-- Begin MATERIAL FOR THIS TASK --

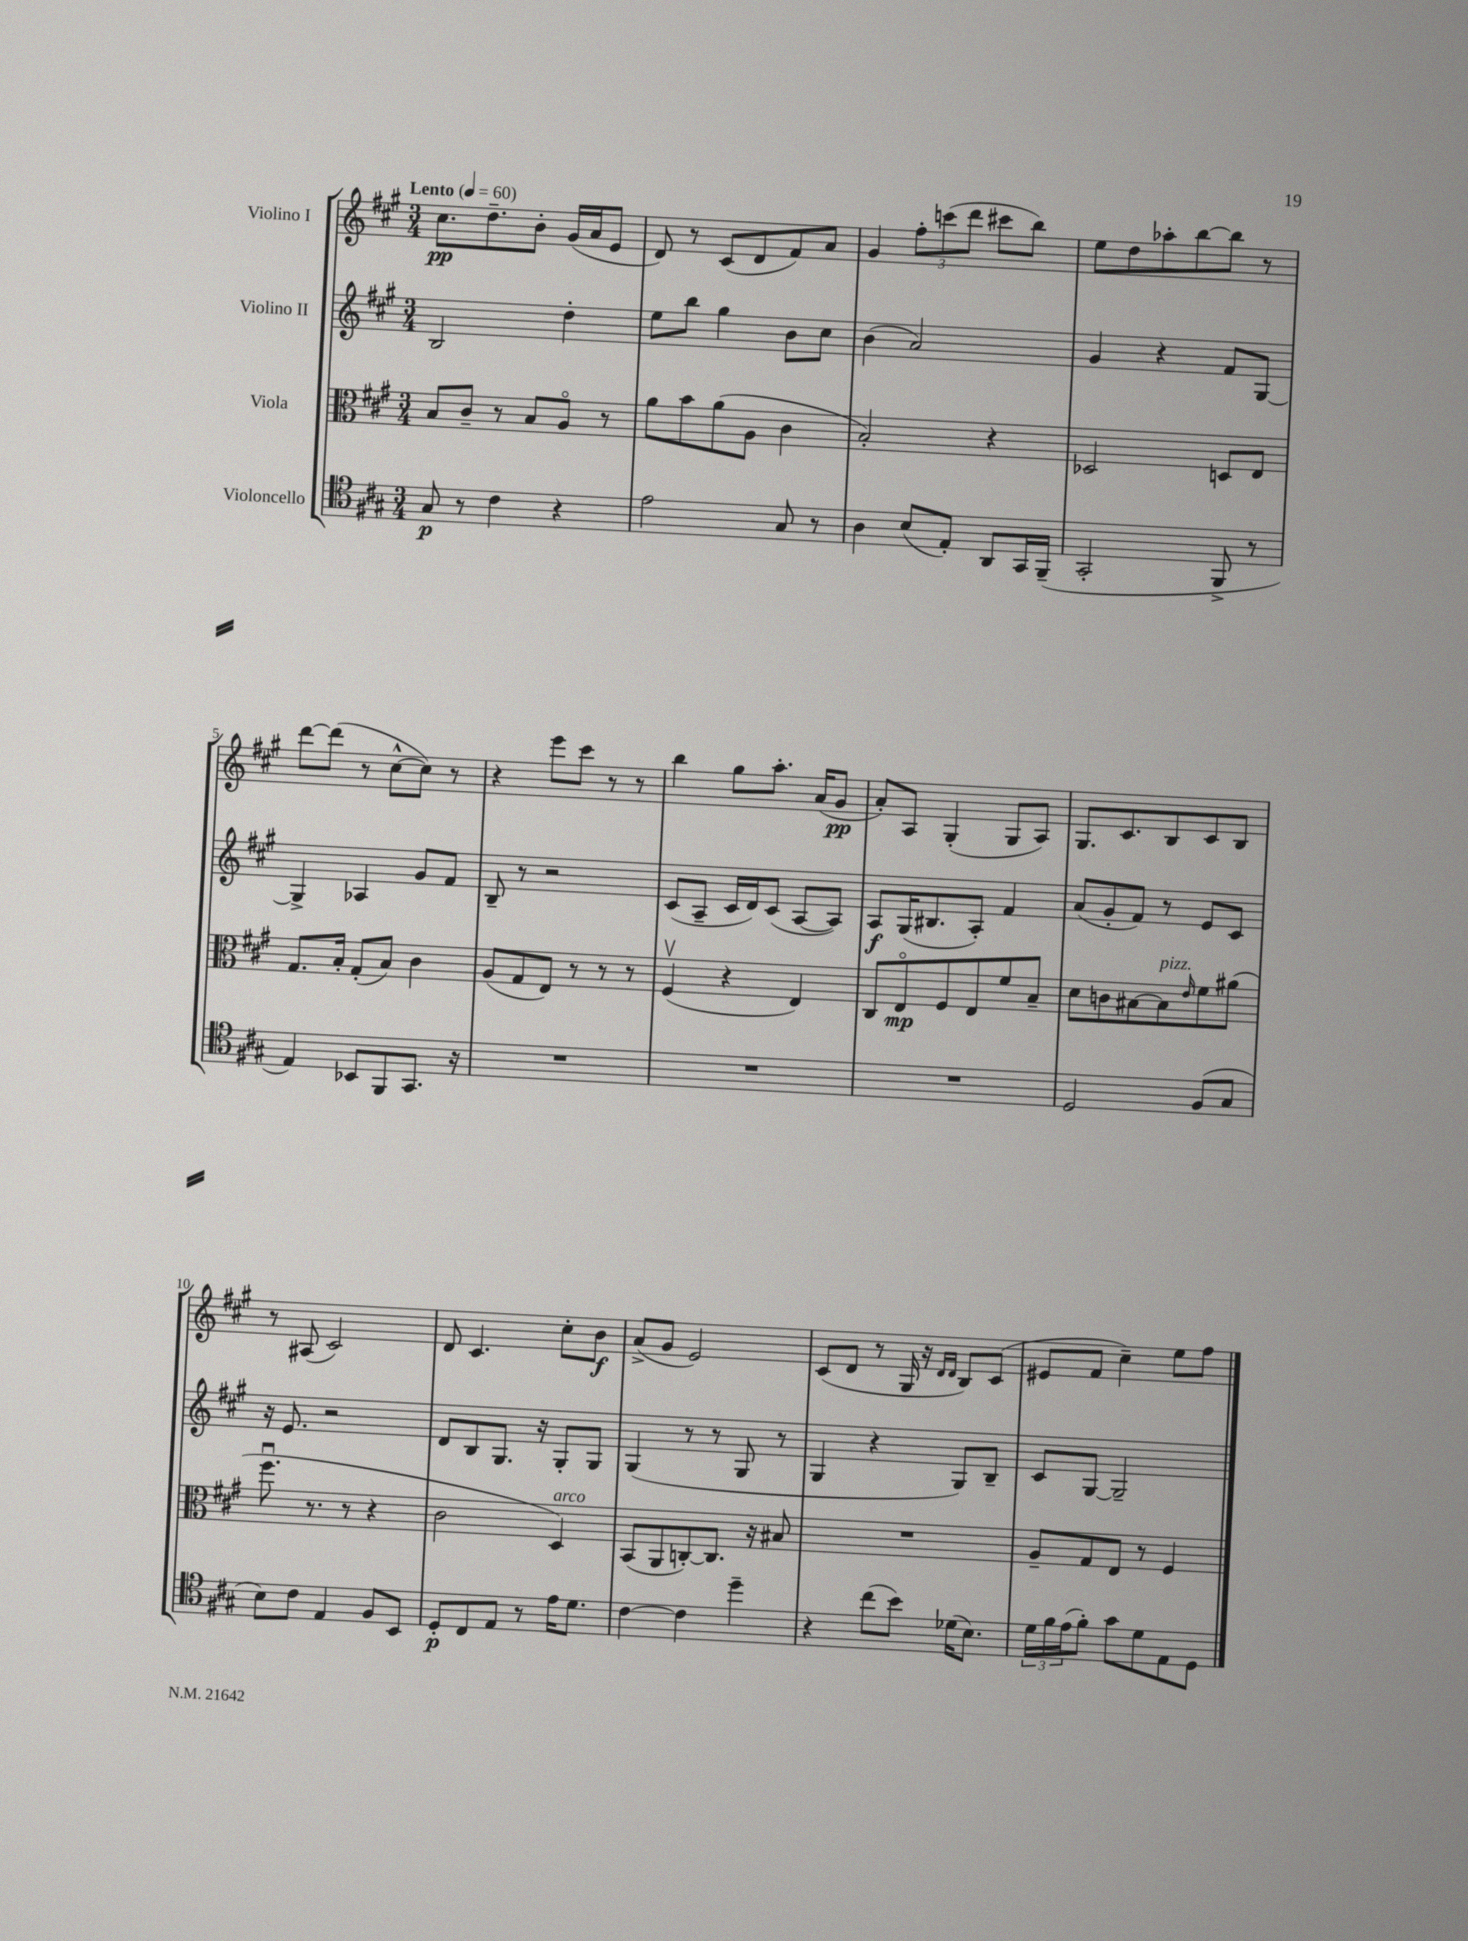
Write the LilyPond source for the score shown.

<<
\new StaffGroup <<
\new Staff = "s0" \with { instrumentName = "Violino I" } {
    \clef treble \key a \major \numericTimeSignature \time 3/4 \tempo "Lento" 4 = 60
    cis''8.\pp d''8.-- b'8-. gis'16( a'16 e'8 |
    d'8) r8 cis'8( d'8 fis'8) a'8 |
    gis'4 \tuplet 3/2 { fis''8-. c'''8( d'''8 } cis'''8 b''8) |
    e''8 d''8 aes''8-. b''8~ b''8 r8 |
    d'''8~ d'''8( r8 cis''8~-^ cis''8) r8 |
    r4 e'''8 cis'''8 r8 r8 |
    b''4 gis''8 a''8.-. a'16( gis'8\pp |
    a'8-.) a8 gis4-.( gis8 a8) |
    gis8. cis'8. b8 cis'8 b8 |
    r8 ais8( cis'2) |
    d'8 cis'4. cis''8-. b'8\f |
    a'8->( gis'8 e'2) |
    cis'8( d'8 r8 gis16 r16 \grace { d'16 d'16 } b8) cis'8( |
    eis'8 fis'8 cis''4--) e''8 fis''8 \bar "|." |
}
\new Staff = "s1" \with { instrumentName = "Violino II" } {
    \clef treble \key a \major \numericTimeSignature \time 3/4
    b2 d''4-. |
    e''8 b''8 gis''4 b'8 cis''8 |
    b'4( a'2) |
    gis'4 r4 fis'8 gis8~ |
    gis4-> aes4 gis'8 fis'8 |
    b8-- r8 r2 |
    cis'8( a8-- cis'16 d'16) cis'8( a8~ a8) |
    a8\f gis16( bis8. a8-.) fis'4 |
    a'8( gis'8-. fis'8) r8 e'8 cis'8 |
    r16 e'8. r2 |
    d'8 b8 gis8. r16 gis8-. gis8 |
    gis4( r8 r8 gis8 r8 |
    gis4 r4 gis8) b8-- |
    cis'8 gis8~ gis2-- \bar "|." |
}
\new Staff = "s2" \with { instrumentName = "Viola" } {
    \clef alto \key a \major \numericTimeSignature \time 3/4
    b8 cis'8-- r8 b8 a8\flageolet r8 |
    a'8 b'8 a'8( a8 cis'4 |
    b2-.) r4 |
    des2 d8 e8 |
    gis8. b16-. gis8-.( b8) cis'4 |
    a8( gis8 e8) r8 r8 r8 |
    fis4\upbow( r4 e4) |
    cis8 e8\flageolet\mp fis8 e8 fis'8 b8-- |
    d'8 c'8 bis8~ bis8^\markup { \italic "pizz." } \grace { e'16 } fis'8 ais'8( |
    fis''8.\downbow r8. r8 r4 |
    cis'2 d4^\markup { \italic "arco" }) |
    b,8( a,8 c8~-.) c8. r16 bis8 |
    R2. |
    a8-- gis8 e8 r8 fis4 \bar "|." |
}
\new Staff = "s3" \with { instrumentName = "Violoncello" } {
    \clef tenor \key a \major \numericTimeSignature \time 3/4
    gis8\p r8 cis'4 r4 |
    e'2 gis8 r8 |
    a4 b8( e8-.) a,8 gis,16 fis,16--( |
    gis,2-. fis,8-> r8 |
    e4) bes,8 fis,8 gis,8. r16 |
    R2. |
    R2. |
    R2. |
    d2 fis8( gis8 |
    b8) cis'8 e4 fis8 b,8 |
    d8-.\p cis8 e8 r8 e'16 d'8. |
    cis'4~ cis'4 d''4-- |
    r4 cis''8( b'8) des'16( b8.) |
    \tuplet 3/2 { d'16 fis'16 e'16( } fis'8-.) gis'8 d'8 e8 d8 \bar "|." |
}
>>
>>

-- End MATERIAL FOR THIS TASK --

Count the lines of the listing above that contain the string "numericTimeSignature", and reply with that number alone.

## FULL SOLUTION
4